> WHAT THIS TASK INVOLVES:
Report every line from the following entries that contains the string "Teddybär".

======== THE RECORDS

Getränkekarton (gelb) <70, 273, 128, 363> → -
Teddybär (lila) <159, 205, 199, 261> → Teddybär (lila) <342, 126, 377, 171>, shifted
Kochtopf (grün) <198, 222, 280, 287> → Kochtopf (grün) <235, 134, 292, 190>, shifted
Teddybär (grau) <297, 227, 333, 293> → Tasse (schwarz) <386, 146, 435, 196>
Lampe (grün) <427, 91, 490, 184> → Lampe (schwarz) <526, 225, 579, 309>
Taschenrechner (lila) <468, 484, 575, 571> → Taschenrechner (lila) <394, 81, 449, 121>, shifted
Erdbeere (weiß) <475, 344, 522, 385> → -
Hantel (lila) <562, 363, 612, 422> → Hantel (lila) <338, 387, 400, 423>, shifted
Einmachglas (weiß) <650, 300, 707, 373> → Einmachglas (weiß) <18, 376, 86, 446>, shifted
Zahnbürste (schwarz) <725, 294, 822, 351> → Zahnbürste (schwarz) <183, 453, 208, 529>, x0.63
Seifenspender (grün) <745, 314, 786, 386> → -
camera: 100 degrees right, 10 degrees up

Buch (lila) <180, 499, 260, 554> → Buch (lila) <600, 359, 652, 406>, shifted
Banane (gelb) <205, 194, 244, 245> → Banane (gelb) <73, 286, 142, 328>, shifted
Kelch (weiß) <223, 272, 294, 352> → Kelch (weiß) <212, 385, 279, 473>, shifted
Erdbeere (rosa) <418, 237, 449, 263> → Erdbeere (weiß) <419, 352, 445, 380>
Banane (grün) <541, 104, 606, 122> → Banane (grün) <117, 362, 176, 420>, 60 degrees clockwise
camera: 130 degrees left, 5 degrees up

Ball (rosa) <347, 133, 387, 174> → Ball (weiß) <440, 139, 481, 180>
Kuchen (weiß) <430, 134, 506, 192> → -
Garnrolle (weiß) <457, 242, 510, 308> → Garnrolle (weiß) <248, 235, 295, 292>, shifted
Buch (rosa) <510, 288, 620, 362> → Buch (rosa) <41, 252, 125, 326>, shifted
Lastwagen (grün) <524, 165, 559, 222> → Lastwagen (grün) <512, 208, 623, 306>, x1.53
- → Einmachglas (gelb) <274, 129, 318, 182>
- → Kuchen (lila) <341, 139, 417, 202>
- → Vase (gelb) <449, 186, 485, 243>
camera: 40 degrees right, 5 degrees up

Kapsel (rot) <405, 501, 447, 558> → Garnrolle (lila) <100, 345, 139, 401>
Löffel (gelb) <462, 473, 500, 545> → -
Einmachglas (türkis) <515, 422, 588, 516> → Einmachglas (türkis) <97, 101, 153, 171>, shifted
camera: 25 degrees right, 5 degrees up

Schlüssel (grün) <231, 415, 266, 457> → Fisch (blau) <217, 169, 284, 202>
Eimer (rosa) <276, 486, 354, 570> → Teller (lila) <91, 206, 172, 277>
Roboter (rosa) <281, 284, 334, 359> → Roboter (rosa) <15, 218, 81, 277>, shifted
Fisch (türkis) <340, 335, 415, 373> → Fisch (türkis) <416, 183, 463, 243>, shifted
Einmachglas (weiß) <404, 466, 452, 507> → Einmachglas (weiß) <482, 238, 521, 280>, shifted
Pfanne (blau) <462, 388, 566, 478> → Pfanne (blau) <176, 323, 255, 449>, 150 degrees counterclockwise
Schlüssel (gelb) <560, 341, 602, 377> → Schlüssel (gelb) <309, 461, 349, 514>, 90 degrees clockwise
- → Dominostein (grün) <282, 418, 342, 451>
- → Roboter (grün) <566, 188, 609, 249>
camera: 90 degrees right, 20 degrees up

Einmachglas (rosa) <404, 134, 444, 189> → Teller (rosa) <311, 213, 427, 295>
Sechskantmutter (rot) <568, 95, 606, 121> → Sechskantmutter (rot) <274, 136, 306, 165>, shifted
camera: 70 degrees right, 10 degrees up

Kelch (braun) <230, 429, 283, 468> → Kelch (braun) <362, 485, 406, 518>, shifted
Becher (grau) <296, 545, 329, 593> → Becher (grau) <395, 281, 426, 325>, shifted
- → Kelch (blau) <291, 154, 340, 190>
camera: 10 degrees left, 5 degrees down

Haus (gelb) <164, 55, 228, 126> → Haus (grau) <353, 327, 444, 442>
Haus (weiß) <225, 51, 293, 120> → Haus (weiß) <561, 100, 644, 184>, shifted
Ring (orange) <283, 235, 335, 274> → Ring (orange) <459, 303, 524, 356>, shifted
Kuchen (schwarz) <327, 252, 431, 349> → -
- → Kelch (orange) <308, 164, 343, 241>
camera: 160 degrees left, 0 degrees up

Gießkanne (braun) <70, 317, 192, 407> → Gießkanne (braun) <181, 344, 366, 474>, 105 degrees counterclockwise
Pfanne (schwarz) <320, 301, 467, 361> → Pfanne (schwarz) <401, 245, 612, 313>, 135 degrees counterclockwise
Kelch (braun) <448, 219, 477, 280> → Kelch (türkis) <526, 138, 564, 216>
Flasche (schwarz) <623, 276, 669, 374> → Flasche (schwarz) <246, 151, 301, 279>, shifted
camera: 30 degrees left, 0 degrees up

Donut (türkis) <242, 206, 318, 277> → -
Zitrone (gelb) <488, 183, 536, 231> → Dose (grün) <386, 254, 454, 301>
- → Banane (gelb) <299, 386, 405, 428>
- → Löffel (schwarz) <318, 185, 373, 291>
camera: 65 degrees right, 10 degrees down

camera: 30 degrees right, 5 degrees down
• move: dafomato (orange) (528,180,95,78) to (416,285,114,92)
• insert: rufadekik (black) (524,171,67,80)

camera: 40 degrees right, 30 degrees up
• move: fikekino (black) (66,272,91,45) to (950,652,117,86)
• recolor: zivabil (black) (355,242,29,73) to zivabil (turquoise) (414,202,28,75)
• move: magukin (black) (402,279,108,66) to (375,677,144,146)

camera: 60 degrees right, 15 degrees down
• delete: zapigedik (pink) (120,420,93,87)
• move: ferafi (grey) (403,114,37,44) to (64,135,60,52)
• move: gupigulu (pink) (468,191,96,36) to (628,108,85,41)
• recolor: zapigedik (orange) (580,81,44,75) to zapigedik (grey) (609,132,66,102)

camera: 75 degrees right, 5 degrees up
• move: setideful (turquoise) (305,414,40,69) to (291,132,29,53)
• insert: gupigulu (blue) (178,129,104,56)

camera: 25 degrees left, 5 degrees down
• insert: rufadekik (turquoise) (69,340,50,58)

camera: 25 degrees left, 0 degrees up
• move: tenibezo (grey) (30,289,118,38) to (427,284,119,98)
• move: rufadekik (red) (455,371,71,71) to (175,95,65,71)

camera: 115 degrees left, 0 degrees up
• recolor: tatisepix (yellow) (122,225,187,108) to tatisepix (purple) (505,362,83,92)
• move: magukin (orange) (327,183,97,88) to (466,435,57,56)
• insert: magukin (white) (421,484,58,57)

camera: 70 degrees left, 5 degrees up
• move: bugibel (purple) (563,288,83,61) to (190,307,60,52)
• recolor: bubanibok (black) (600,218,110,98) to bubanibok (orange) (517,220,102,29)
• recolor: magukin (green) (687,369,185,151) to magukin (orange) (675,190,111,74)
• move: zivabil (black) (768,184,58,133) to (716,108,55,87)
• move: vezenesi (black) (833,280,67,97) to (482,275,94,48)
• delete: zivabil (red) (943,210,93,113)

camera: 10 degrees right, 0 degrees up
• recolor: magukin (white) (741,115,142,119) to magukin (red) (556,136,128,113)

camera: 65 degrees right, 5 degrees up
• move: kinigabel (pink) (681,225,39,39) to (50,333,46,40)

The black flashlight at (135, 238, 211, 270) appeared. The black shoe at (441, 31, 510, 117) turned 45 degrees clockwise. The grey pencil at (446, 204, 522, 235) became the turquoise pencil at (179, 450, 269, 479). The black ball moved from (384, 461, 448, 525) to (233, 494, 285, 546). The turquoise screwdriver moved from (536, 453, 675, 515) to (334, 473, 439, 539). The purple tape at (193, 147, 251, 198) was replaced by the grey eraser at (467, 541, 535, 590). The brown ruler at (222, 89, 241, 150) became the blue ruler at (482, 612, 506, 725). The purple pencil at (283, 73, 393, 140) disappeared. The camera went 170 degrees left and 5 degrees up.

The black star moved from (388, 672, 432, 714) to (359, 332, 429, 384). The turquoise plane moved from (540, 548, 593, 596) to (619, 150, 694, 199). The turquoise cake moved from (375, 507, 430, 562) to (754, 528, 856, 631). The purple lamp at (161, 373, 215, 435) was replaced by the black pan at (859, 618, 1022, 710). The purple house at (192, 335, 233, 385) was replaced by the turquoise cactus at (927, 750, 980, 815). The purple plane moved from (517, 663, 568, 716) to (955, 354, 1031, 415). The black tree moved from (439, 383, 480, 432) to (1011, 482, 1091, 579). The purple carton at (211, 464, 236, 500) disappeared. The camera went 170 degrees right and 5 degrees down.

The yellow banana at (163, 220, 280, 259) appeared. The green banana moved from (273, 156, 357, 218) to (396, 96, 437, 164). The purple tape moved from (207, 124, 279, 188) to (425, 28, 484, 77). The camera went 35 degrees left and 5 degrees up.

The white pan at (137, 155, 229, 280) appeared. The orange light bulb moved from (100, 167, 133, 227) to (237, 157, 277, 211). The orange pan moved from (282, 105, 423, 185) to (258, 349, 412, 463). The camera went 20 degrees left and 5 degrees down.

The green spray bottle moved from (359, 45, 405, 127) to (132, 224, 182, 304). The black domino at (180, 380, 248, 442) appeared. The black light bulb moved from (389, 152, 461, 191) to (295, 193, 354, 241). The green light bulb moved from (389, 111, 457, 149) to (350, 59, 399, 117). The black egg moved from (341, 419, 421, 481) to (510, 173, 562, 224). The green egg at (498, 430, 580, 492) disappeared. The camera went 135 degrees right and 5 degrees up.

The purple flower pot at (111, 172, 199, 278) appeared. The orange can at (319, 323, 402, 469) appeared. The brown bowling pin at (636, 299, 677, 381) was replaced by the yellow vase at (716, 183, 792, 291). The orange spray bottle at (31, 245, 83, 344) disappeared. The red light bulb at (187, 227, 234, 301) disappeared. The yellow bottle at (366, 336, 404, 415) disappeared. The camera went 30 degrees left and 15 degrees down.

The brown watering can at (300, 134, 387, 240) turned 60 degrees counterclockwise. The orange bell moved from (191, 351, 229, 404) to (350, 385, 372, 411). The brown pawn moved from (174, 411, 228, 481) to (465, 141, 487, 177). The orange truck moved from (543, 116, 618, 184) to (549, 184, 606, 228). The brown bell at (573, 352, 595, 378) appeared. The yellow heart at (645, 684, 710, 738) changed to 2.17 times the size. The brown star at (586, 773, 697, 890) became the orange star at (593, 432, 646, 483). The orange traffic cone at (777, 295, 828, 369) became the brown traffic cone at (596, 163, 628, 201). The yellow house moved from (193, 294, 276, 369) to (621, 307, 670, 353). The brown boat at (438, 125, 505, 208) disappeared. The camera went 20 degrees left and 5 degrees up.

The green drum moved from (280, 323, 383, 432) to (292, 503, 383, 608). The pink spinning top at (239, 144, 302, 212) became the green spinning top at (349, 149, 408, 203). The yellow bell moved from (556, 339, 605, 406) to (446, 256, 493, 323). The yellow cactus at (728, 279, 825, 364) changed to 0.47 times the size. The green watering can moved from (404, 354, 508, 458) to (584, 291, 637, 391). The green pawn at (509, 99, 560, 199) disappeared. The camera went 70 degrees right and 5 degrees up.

================

> ANSWER FOR THE TASK:
Teddybär (lila) <159, 205, 199, 261> → Teddybär (lila) <342, 126, 377, 171>, shifted
Teddybär (grau) <297, 227, 333, 293> → Tasse (schwarz) <386, 146, 435, 196>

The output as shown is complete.